● **STATED TASK**: Pull out every line of the items below that contains the string "Transcribe", treating uppercase and lowercase letters as different.

● **MATERIAL PROVIDED**:
───

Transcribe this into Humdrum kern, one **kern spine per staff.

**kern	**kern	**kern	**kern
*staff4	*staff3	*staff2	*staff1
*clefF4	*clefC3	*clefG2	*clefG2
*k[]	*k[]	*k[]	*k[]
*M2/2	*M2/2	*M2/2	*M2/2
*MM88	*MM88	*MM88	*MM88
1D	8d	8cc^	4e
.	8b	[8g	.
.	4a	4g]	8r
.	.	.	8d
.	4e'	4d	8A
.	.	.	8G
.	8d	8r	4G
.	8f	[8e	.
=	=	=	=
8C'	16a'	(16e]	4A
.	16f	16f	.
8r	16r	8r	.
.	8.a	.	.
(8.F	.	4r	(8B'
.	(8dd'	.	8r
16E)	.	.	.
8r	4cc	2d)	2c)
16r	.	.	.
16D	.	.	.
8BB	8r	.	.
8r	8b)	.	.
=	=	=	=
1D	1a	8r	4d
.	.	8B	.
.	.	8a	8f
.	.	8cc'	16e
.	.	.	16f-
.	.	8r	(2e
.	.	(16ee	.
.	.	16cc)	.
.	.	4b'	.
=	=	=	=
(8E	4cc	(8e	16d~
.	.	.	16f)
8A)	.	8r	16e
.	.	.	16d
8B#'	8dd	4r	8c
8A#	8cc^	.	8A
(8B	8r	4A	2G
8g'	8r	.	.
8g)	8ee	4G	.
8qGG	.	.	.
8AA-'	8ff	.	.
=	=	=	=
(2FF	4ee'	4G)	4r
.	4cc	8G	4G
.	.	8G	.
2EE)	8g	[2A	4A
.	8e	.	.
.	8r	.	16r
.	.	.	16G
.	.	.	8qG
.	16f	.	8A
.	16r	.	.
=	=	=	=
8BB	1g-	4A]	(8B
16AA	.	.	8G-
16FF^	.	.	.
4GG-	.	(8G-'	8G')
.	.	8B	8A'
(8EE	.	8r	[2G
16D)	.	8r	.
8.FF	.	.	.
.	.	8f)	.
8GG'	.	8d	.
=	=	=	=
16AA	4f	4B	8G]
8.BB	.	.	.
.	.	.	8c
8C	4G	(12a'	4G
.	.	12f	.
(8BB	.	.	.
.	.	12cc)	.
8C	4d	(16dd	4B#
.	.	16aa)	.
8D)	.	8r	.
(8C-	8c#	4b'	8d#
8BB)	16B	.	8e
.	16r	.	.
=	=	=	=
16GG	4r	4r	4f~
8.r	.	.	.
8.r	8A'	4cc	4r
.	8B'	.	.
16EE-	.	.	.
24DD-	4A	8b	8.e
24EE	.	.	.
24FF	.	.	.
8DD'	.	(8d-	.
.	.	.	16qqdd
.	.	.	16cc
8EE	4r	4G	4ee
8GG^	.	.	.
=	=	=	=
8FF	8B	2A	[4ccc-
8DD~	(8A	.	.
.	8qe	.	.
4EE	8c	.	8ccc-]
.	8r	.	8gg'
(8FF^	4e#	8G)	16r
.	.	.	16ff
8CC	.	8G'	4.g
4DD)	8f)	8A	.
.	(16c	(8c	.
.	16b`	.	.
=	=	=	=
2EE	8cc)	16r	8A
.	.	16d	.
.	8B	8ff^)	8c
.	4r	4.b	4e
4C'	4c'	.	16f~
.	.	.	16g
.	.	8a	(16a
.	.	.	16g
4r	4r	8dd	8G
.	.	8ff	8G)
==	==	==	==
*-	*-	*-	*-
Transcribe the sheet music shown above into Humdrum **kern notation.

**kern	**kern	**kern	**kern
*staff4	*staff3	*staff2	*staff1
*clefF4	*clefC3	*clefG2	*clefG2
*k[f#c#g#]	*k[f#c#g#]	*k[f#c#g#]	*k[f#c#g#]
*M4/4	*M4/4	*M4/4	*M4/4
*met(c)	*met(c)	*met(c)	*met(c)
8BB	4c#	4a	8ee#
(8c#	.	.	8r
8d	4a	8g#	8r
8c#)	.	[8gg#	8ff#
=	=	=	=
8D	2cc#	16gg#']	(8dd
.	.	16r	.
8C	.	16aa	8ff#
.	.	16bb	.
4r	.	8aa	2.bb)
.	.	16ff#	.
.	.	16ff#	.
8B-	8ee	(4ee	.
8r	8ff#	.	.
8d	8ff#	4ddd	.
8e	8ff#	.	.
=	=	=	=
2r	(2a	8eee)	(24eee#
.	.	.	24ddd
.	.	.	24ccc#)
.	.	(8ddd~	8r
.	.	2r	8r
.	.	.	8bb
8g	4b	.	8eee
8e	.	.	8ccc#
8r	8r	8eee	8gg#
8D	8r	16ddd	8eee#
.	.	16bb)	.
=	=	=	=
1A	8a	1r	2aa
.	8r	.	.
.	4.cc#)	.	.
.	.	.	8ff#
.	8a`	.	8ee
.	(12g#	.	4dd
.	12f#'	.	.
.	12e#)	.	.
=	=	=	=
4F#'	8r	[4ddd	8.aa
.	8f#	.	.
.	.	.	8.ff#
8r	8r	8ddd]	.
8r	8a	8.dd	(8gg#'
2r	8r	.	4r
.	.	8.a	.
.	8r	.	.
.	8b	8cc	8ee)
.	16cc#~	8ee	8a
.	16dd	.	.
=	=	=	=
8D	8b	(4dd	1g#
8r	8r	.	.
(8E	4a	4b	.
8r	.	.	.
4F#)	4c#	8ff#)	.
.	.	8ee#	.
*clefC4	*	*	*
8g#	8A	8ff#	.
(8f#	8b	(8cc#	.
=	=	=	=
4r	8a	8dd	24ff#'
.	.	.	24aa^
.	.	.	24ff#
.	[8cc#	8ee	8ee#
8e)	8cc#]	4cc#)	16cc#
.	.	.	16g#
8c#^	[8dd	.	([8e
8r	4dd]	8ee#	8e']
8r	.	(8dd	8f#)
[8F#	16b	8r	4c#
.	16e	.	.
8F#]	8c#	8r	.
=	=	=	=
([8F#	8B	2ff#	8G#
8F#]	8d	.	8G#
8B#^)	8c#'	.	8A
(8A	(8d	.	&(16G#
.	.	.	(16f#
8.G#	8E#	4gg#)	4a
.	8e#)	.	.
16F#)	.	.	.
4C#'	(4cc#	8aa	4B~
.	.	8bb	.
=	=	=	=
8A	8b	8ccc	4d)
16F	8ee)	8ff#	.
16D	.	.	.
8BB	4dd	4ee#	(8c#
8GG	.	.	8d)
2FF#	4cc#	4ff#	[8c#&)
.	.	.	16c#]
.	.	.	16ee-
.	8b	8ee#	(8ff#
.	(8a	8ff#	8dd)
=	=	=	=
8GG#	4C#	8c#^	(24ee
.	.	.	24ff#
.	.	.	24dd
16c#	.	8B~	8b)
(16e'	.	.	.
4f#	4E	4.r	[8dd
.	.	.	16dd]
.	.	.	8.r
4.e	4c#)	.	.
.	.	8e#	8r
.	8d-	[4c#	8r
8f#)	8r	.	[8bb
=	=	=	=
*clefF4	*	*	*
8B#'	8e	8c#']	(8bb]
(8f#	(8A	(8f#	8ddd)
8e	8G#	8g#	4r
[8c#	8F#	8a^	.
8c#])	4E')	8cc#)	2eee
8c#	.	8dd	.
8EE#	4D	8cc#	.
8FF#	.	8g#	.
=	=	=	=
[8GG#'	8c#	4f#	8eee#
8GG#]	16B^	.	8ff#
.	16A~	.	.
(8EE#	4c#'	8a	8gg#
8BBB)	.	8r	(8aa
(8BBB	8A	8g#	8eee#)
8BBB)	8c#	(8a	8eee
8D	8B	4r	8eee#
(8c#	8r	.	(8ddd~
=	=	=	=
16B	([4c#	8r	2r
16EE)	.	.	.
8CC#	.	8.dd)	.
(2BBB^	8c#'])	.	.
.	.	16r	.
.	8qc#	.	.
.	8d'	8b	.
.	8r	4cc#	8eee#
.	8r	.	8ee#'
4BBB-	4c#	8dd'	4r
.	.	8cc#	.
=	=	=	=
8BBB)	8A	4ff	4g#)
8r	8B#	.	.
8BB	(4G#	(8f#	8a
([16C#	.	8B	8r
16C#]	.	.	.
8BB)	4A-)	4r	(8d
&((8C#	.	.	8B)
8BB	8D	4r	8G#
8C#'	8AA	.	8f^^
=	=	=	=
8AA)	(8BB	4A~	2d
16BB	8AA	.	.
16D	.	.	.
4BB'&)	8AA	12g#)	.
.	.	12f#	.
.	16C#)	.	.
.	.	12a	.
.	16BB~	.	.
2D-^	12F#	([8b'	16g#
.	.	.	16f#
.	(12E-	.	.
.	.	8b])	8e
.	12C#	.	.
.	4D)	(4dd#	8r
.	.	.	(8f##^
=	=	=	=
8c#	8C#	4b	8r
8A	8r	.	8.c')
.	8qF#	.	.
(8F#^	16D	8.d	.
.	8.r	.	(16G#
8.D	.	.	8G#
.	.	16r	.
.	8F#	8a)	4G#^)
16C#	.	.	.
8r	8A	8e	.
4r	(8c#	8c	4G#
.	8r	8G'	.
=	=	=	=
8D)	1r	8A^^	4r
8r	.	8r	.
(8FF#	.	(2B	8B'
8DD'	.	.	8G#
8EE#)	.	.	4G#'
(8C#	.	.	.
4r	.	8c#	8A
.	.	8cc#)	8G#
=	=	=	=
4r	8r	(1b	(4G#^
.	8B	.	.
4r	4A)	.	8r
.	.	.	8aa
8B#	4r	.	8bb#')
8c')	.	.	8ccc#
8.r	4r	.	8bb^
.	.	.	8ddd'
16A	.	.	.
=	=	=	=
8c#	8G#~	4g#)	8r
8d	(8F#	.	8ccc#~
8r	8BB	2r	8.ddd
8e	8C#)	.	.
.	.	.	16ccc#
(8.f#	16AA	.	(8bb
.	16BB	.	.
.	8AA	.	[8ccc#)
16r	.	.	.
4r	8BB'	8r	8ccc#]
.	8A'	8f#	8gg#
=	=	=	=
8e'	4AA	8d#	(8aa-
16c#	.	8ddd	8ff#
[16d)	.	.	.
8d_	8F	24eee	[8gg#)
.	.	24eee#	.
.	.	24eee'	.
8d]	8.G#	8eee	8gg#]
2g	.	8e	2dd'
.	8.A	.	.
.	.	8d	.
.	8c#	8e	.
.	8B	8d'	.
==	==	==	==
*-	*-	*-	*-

───

● **EXERCISE ANSWER**:
Transcribe this into Humdrum kern, one **kern spine per staff.
Transcribe the sheet music shown above into Humdrum **kern notation.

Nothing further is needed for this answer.